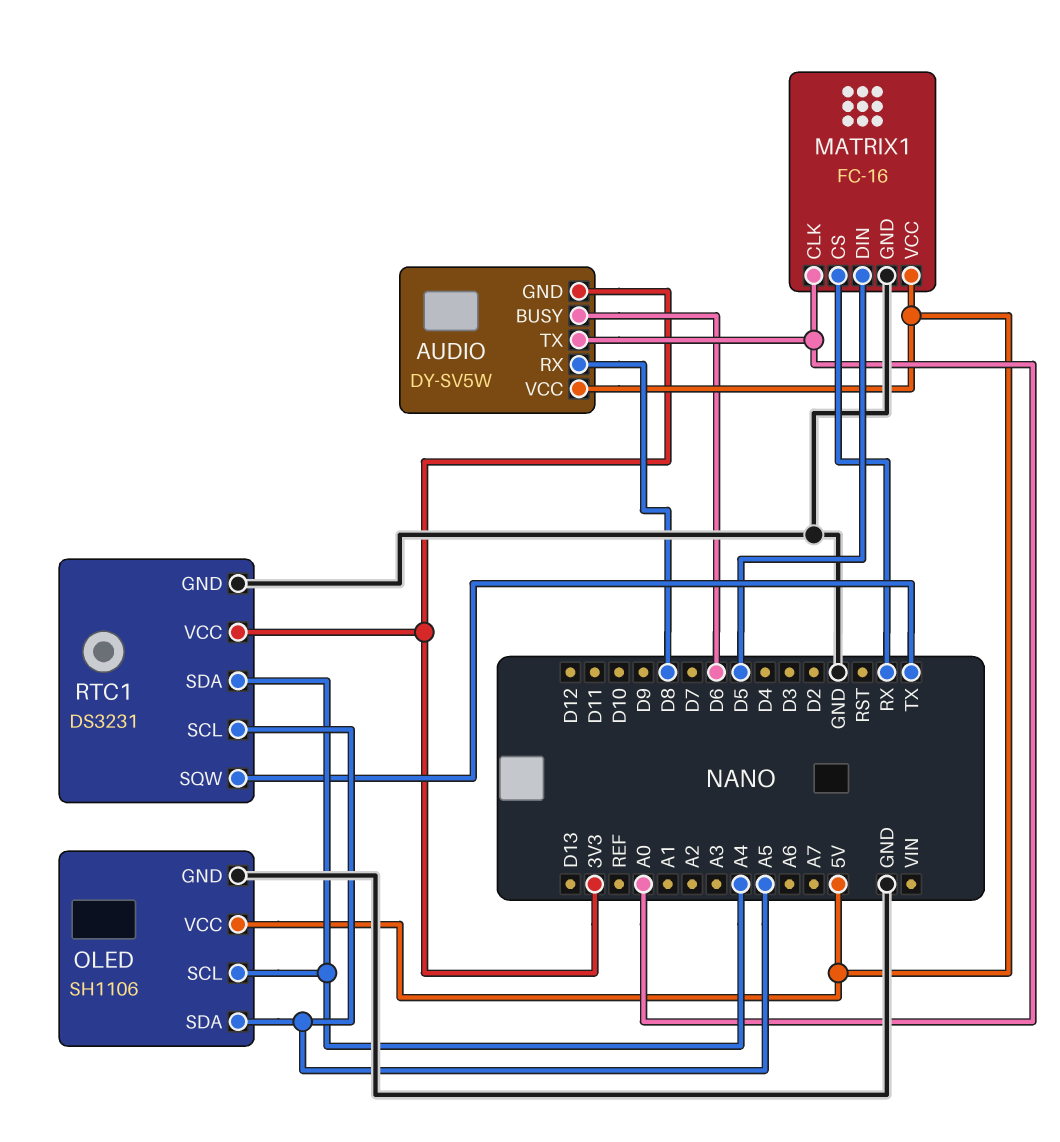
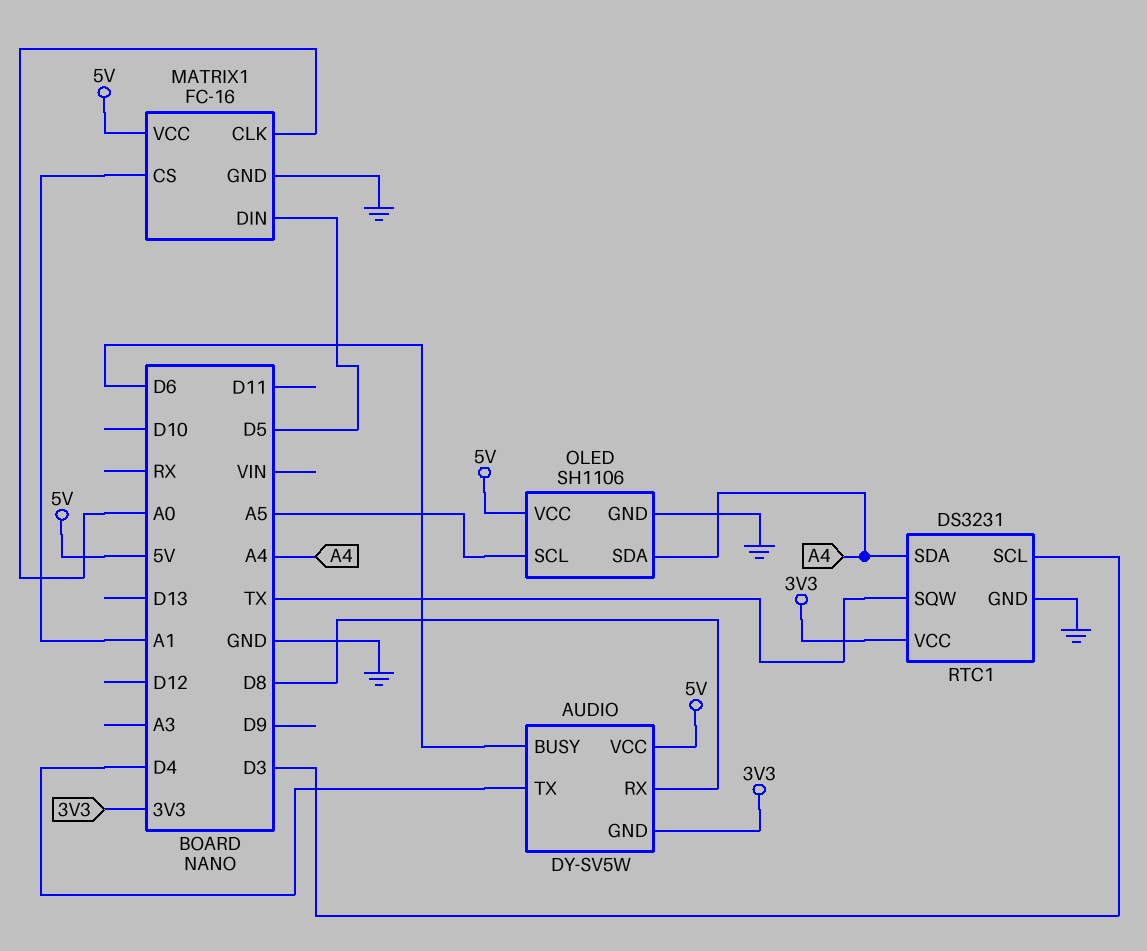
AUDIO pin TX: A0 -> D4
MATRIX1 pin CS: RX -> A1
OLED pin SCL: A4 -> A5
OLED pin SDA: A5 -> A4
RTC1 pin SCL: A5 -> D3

* * *

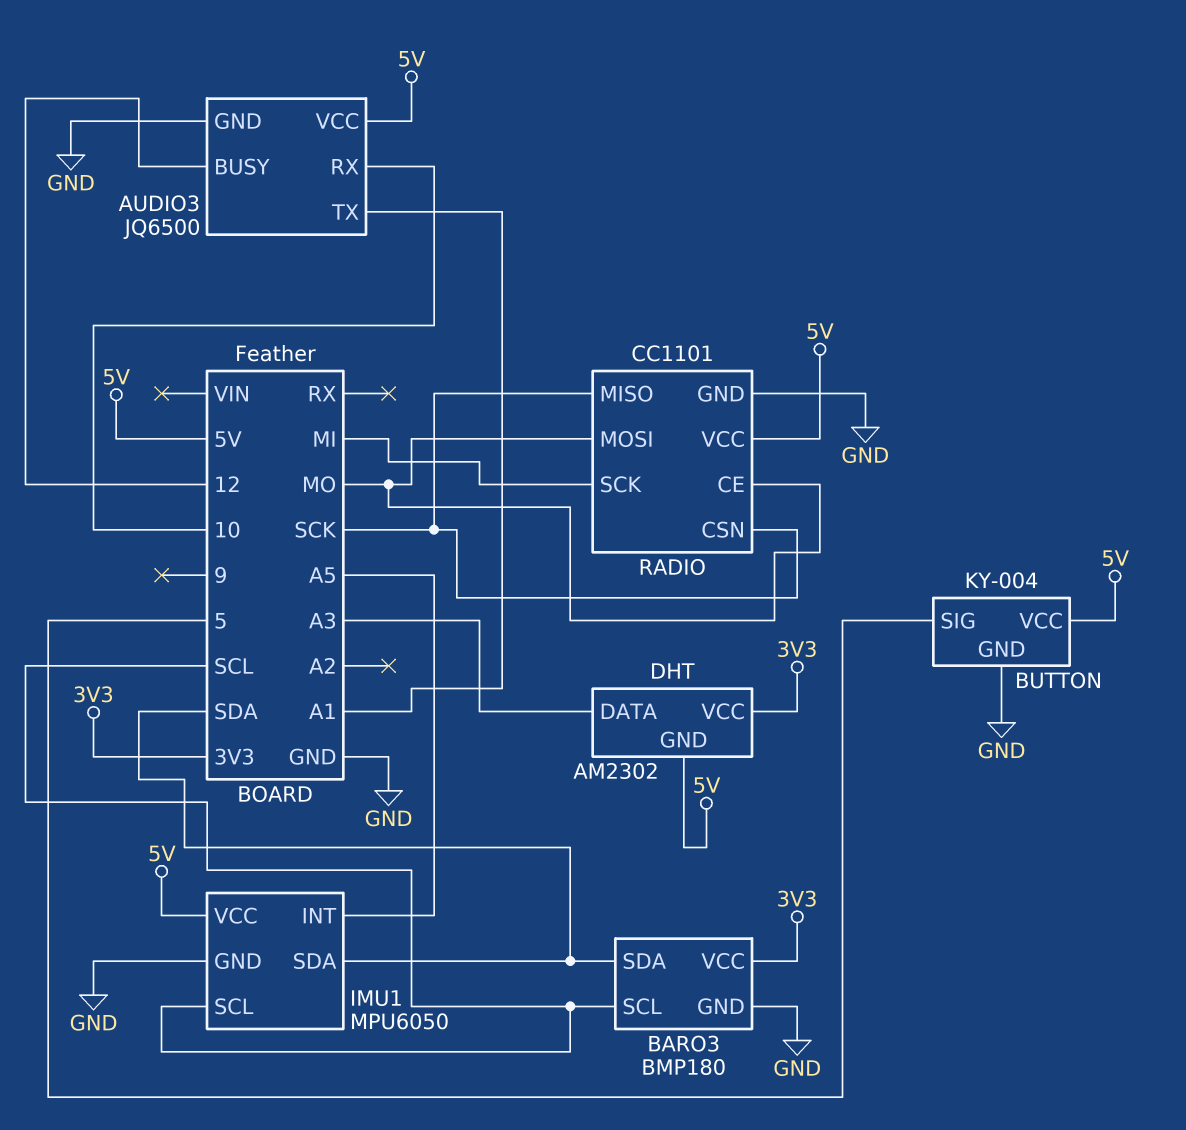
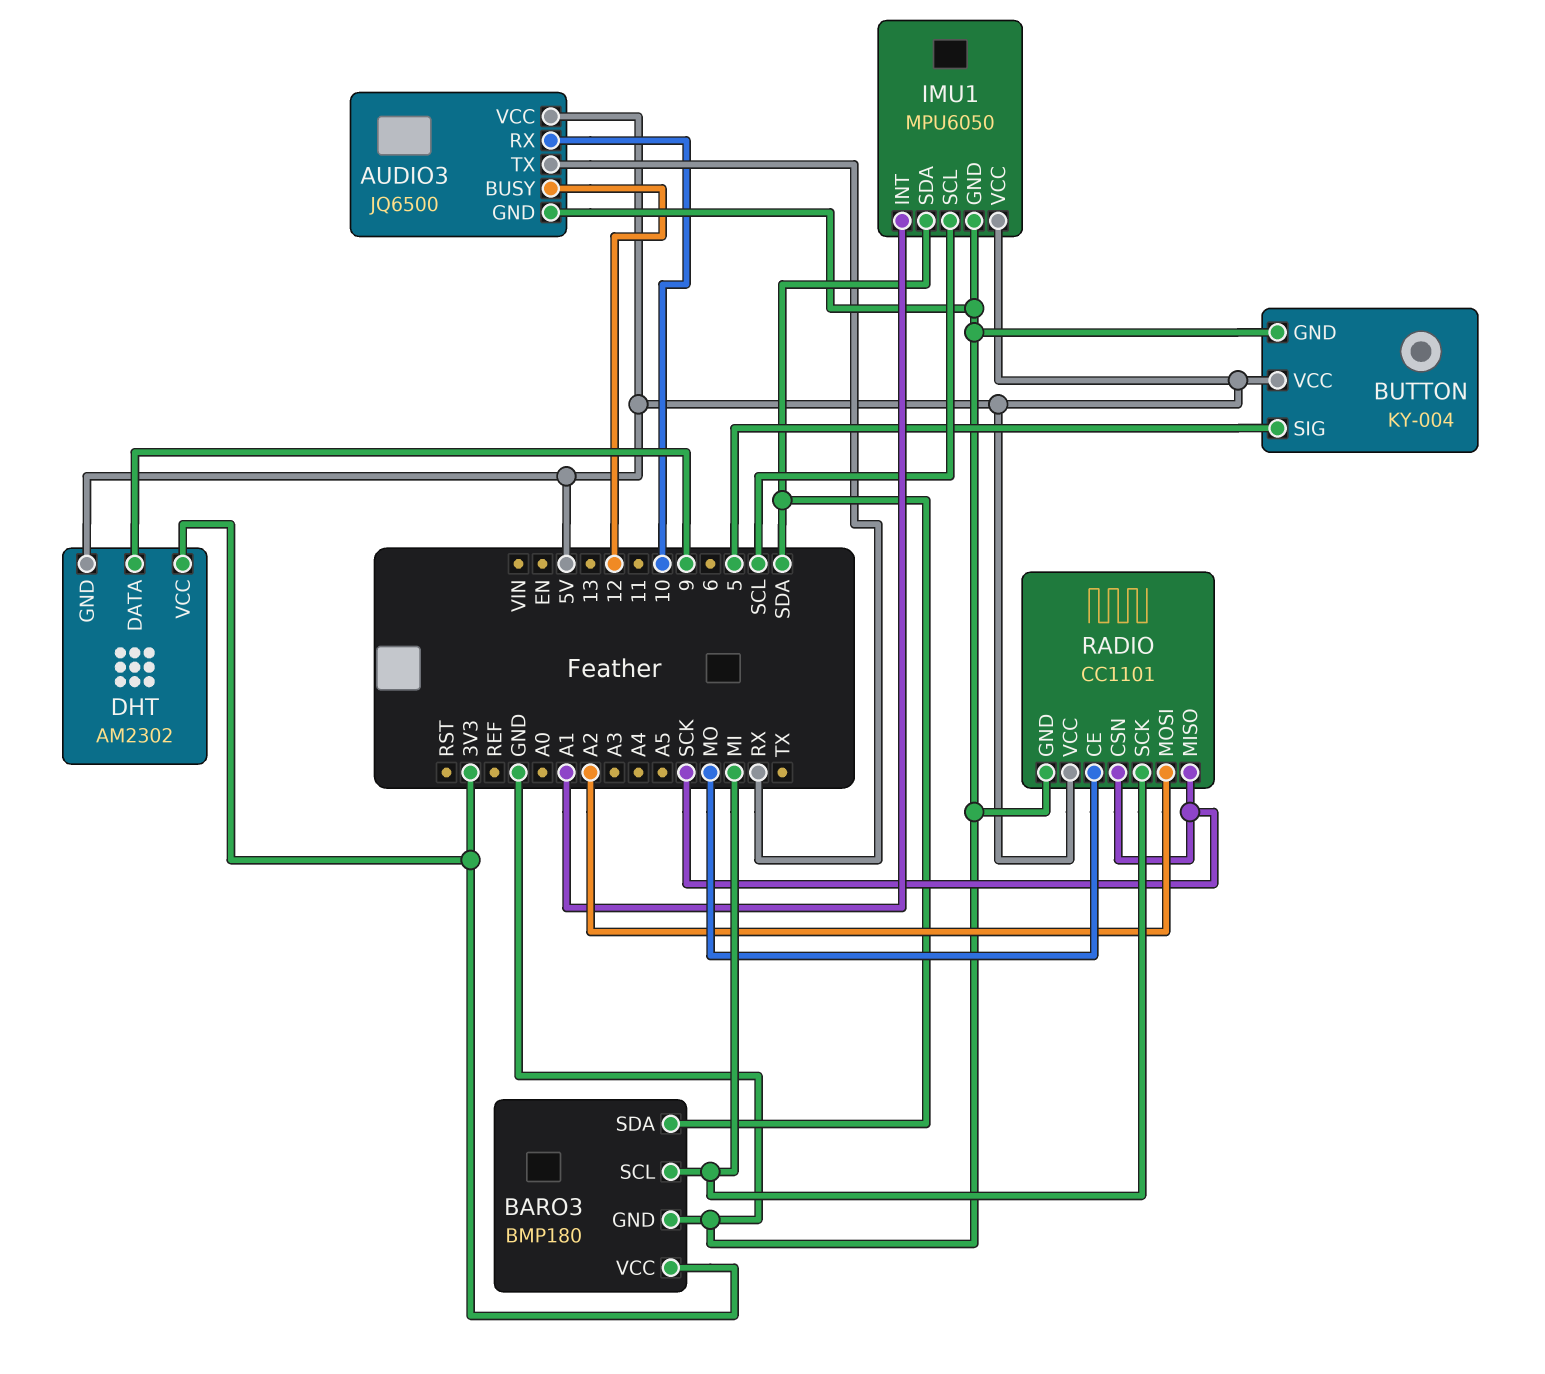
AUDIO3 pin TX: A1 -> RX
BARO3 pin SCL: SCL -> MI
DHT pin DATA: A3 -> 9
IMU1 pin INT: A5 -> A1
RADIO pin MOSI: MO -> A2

◆ WHAT YOU HAVE TO DO
Going down the listing above, begin printing at the line with "AUDIO pin TX: A0 -> D4" and finish with the line with "RTC1 pin SCL: A5 -> D3", exactly as they appear.

◆ TASK OUTPUT
AUDIO pin TX: A0 -> D4
MATRIX1 pin CS: RX -> A1
OLED pin SCL: A4 -> A5
OLED pin SDA: A5 -> A4
RTC1 pin SCL: A5 -> D3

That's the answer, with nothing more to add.